WHAT THE TASK REQUIRES>
Which lines of the data below include the string "ruler"? Return each of them.

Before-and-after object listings
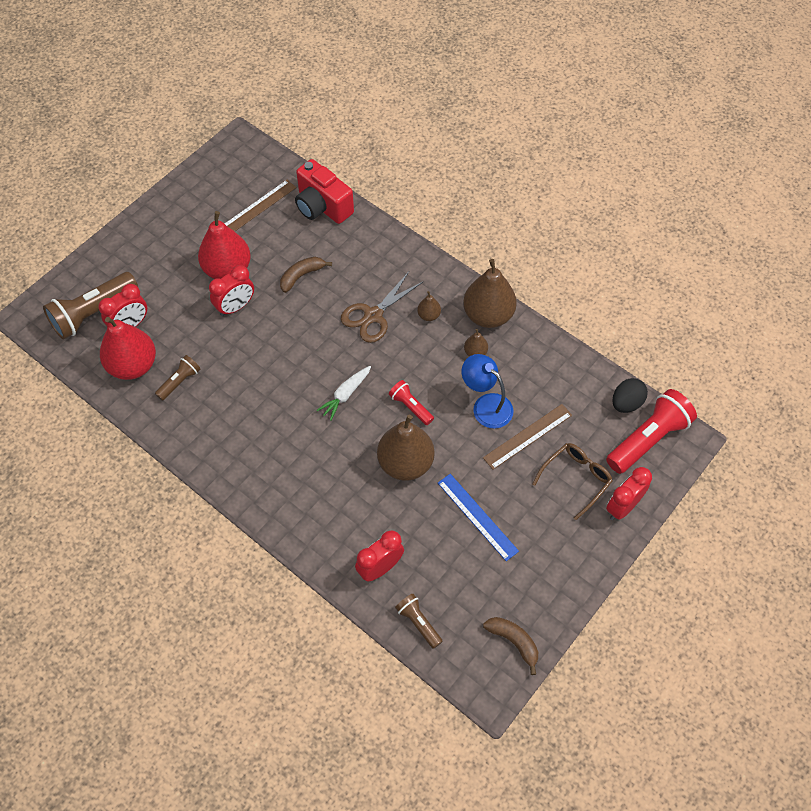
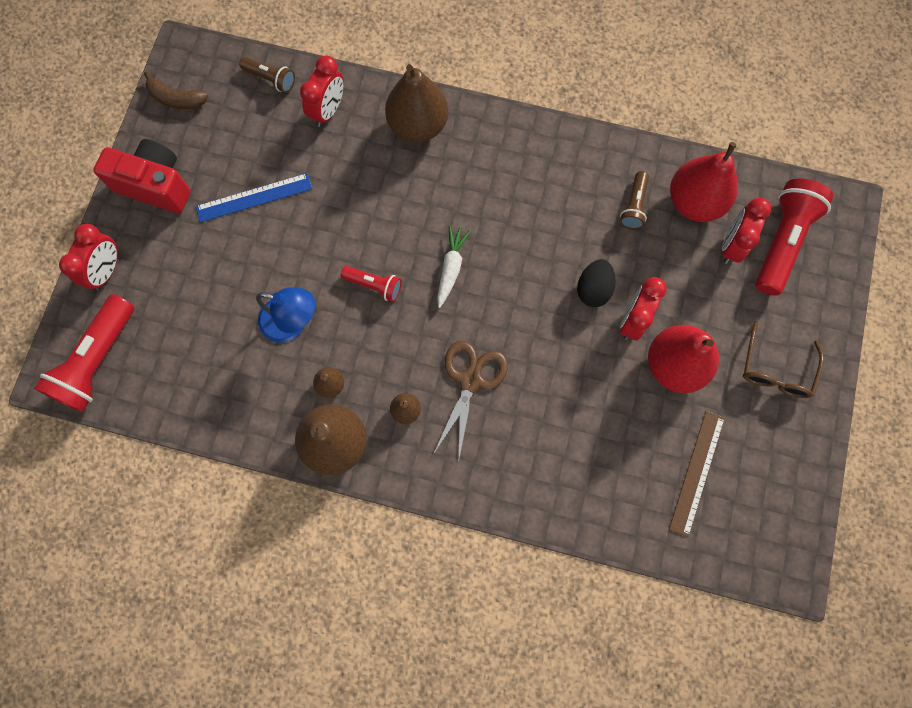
camera: 155 degrees right, 15 degrees up
(93, 313) = (782, 242): brown flashlight -> red flashlight
(301, 276) = (583, 396): brown banana -> none
(322, 206) = (617, 514): red camera -> red camera (155, 185)
(405, 463) = (350, 221): brown pear -> brown pear (418, 125)
(477, 516) = (254, 198): blue ruler -> blue ruler turned 45 degrees counterclockwise
(527, 436) = (233, 306): brown ruler -> none
(576, 479) = (165, 280): brown glasses -> brown glasses (776, 369)
(626, 403) = (133, 396): black egg -> black egg (593, 289)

TASK OUTPUT>
(477, 516) = (254, 198): blue ruler -> blue ruler turned 45 degrees counterclockwise
(527, 436) = (233, 306): brown ruler -> none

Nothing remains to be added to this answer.